• [EXCERPTED RECORDS]
_ _ _ _

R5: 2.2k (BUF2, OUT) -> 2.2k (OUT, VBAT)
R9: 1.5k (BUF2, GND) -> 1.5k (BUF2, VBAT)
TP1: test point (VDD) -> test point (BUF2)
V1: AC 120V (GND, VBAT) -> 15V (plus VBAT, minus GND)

_ _ _ _

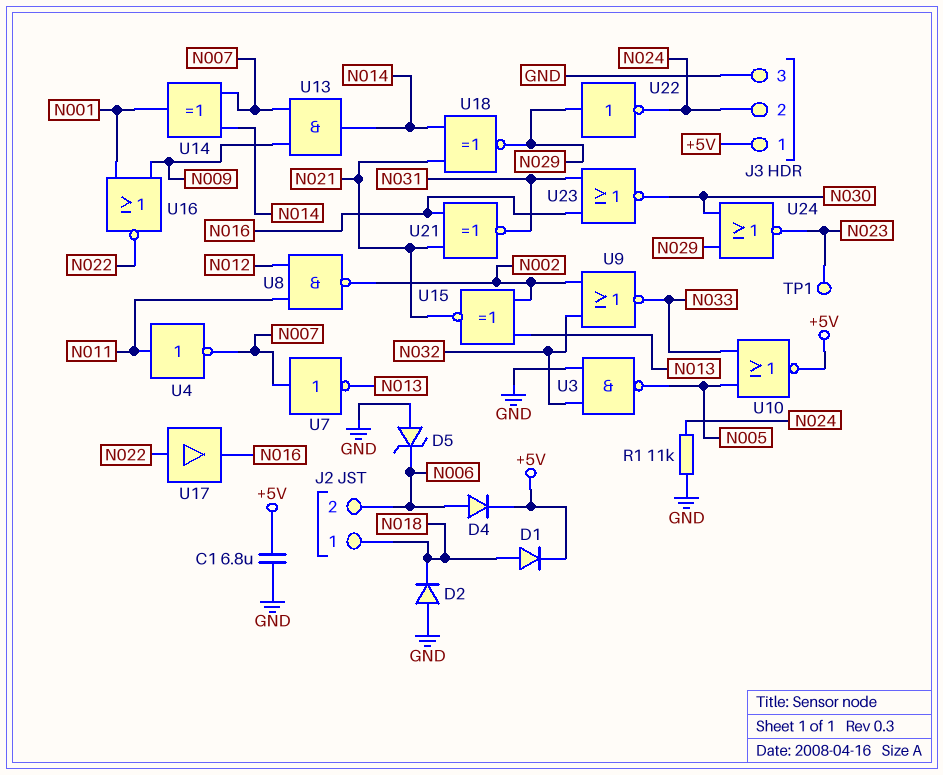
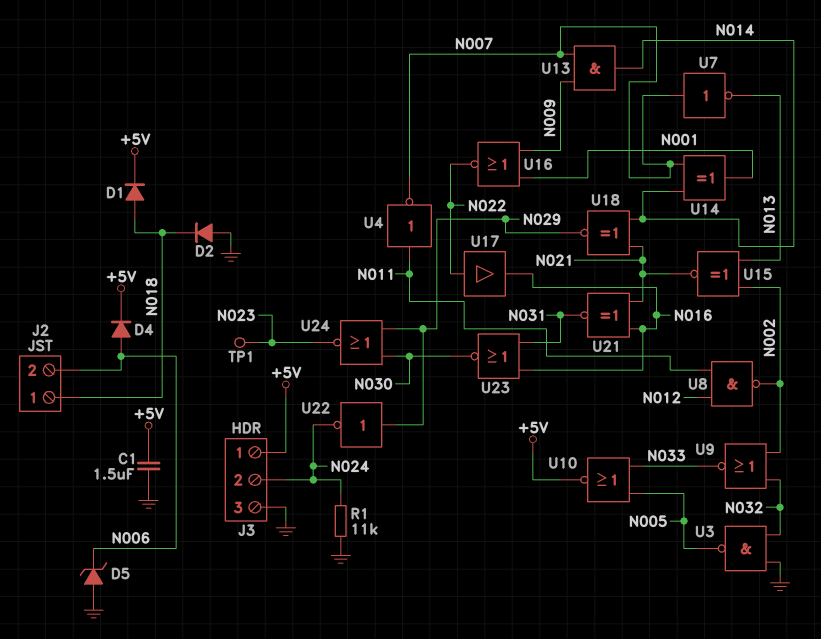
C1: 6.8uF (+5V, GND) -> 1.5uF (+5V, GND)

_ _ _ _

• [WHAT IS EXPECTED]
The lines above from the one containing "R9: 1.5k (BUF2, GND) -> 1.5k (BUF2, VBAT)" through the one containing "V1: AC 120V" are to be set down exactly, and no others.

• [EXERCISE RESULT]
R9: 1.5k (BUF2, GND) -> 1.5k (BUF2, VBAT)
TP1: test point (VDD) -> test point (BUF2)
V1: AC 120V (GND, VBAT) -> 15V (plus VBAT, minus GND)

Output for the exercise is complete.